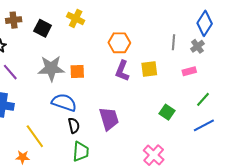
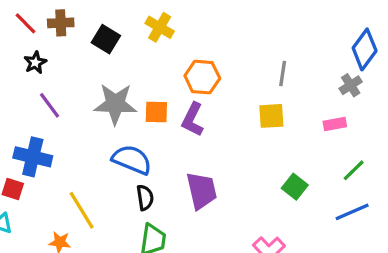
gray line: (173, 42) -> (283, 74), moved
orange hexagon: (119, 43) -> (202, 77), moved
purple L-shape: (122, 71) -> (193, 120), moved

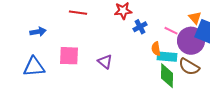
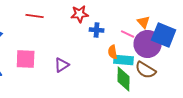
orange triangle: (195, 18) -> (144, 22), moved
blue cross: (140, 27) -> (97, 30), turned 32
purple triangle: (105, 62) -> (62, 65), turned 49

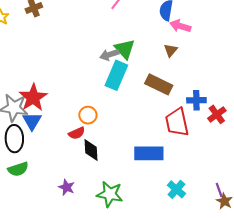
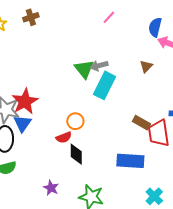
green triangle: (125, 49) -> (84, 69), moved
brown triangle: (171, 50) -> (146, 66), moved
brown rectangle: (159, 84) -> (141, 123), moved, size x0.7

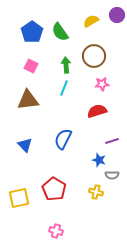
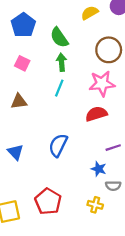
green semicircle: (60, 32) -> (59, 37), moved
brown circle: (94, 56) -> (109, 50), moved
pink star: (102, 84) -> (102, 84), size x1.6
brown triangle: (28, 100) -> (19, 101), size x0.7

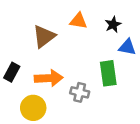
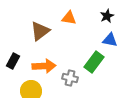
black star: (113, 24) -> (107, 16), moved
green rectangle: (108, 73) -> (94, 62), turned 45

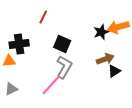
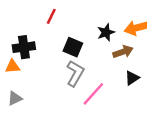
black star: (101, 32) -> (106, 32), moved
brown arrow: (105, 59) -> (123, 52), moved
pink line: (51, 85) -> (93, 94), moved

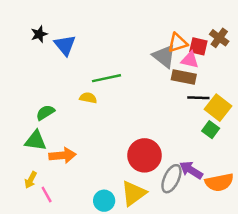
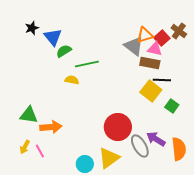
red square: (198, 46) -> (162, 38), turned 35
yellow square: (218, 108) -> (151, 91), moved
green semicircle: (45, 113) -> (64, 51), moved
gray ellipse: (171, 179) -> (140, 146), turned -55
orange semicircle: (219, 182) -> (179, 149), turned -85
pink line: (47, 195) -> (40, 151), moved

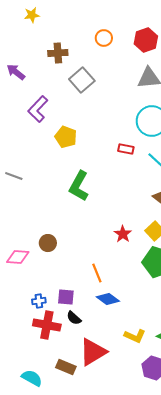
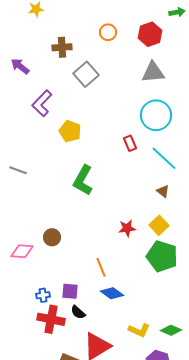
red rectangle: (126, 149) -> (130, 143), turned 56
red star: (123, 234) -> (127, 228), turned 30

▶ [Required work]:
Give the lines above again exactly, from the one containing "orange hexagon: (119, 43) -> (202, 77), moved" to the one containing "brown rectangle: (159, 84)", both included, but leave out the pictures.

▶ [Solved exercise]:
orange hexagon: (119, 43) -> (202, 77), moved
purple L-shape: (122, 71) -> (193, 120), moved

orange triangle: (195, 18) -> (144, 22), moved
blue cross: (140, 27) -> (97, 30), turned 32
purple triangle: (105, 62) -> (62, 65), turned 49

green triangle: (125, 49) -> (84, 69), moved
brown triangle: (171, 50) -> (146, 66), moved
brown rectangle: (159, 84) -> (141, 123), moved, size x0.7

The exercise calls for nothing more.